#### EXERCISE DESCRIPTION
Only lines with the string "grey" should be returned from the data below.

#### Object state change records
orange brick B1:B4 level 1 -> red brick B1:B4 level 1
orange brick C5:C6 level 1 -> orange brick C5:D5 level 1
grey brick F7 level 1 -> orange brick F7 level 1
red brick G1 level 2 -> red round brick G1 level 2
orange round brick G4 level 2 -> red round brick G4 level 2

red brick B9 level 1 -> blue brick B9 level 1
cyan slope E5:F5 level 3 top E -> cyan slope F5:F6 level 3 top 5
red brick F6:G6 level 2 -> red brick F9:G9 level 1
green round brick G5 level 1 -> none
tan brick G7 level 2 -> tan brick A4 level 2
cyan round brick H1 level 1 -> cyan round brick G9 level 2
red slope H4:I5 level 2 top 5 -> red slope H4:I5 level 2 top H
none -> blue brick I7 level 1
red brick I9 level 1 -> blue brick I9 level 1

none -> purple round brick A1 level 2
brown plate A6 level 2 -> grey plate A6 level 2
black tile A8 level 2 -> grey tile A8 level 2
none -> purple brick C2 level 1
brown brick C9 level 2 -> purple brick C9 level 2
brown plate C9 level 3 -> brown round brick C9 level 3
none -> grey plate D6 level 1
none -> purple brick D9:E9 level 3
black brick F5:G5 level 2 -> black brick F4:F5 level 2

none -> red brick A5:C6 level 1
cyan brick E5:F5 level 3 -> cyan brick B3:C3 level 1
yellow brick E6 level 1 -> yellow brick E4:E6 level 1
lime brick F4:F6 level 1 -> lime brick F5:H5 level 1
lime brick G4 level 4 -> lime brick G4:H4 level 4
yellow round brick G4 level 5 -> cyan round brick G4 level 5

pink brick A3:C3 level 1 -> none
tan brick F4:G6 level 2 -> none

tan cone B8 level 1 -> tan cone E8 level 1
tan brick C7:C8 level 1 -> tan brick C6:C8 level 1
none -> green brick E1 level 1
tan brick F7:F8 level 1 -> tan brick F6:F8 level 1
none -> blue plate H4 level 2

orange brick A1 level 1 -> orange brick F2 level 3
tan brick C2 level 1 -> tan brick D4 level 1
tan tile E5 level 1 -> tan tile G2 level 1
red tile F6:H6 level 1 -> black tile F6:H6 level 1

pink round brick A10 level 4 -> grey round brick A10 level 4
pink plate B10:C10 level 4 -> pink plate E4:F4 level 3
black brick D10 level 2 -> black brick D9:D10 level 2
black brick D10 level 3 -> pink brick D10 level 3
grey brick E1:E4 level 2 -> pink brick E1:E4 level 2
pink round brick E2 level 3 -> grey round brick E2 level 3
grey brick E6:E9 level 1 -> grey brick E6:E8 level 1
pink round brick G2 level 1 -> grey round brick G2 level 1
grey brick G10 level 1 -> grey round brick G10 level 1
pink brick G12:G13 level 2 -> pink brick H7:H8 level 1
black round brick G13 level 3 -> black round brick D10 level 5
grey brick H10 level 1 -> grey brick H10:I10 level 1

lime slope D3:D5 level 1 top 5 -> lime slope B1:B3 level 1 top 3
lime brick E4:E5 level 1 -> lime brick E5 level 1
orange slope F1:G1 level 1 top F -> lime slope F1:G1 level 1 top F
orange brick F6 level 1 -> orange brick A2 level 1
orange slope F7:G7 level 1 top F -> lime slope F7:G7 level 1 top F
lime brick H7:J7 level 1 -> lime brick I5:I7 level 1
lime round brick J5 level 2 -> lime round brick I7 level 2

#### ANSWER BOX
grey brick F7 level 1 -> orange brick F7 level 1
brown plate A6 level 2 -> grey plate A6 level 2
black tile A8 level 2 -> grey tile A8 level 2
none -> grey plate D6 level 1
pink round brick A10 level 4 -> grey round brick A10 level 4
grey brick E1:E4 level 2 -> pink brick E1:E4 level 2
pink round brick E2 level 3 -> grey round brick E2 level 3
grey brick E6:E9 level 1 -> grey brick E6:E8 level 1
pink round brick G2 level 1 -> grey round brick G2 level 1
grey brick G10 level 1 -> grey round brick G10 level 1
grey brick H10 level 1 -> grey brick H10:I10 level 1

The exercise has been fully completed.